# START OF Input material
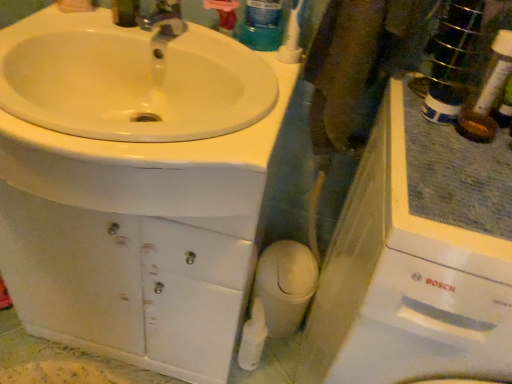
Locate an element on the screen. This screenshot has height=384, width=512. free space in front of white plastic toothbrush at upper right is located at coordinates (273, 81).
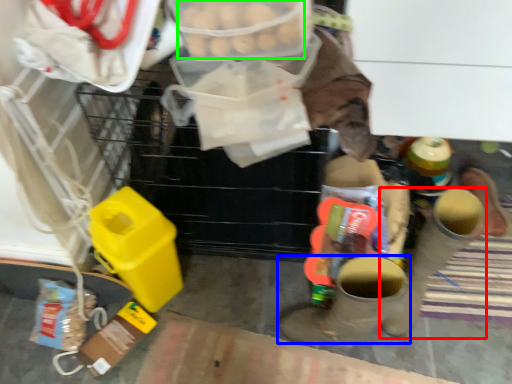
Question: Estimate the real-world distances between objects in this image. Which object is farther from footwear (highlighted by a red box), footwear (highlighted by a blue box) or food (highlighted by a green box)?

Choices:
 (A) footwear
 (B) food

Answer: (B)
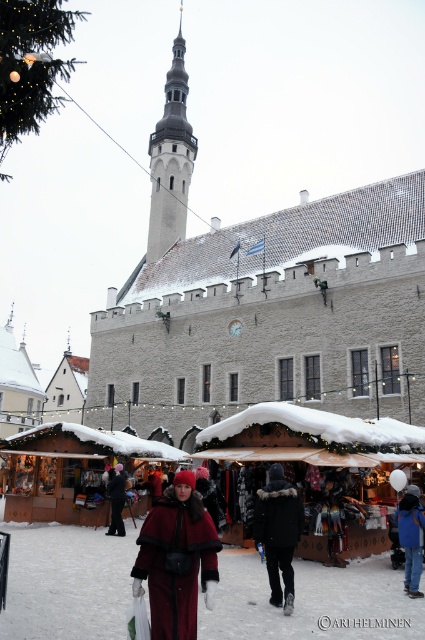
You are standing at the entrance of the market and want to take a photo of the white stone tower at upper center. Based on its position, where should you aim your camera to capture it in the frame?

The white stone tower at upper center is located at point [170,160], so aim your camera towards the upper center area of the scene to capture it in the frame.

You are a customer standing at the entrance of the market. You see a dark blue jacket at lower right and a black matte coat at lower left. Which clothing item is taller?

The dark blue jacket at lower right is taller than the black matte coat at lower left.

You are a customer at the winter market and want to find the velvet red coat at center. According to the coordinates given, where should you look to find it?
# END OF Input material
#### What is expected:
Extract each line above that contains the word "your". Case counts.

#### Solution to this exercise:
You are standing at the entrance of the market and want to take a photo of the white stone tower at upper center. Based on its position, where should you aim your camera to capture it in the frame?
The white stone tower at upper center is located at point [170,160], so aim your camera towards the upper center area of the scene to capture it in the frame.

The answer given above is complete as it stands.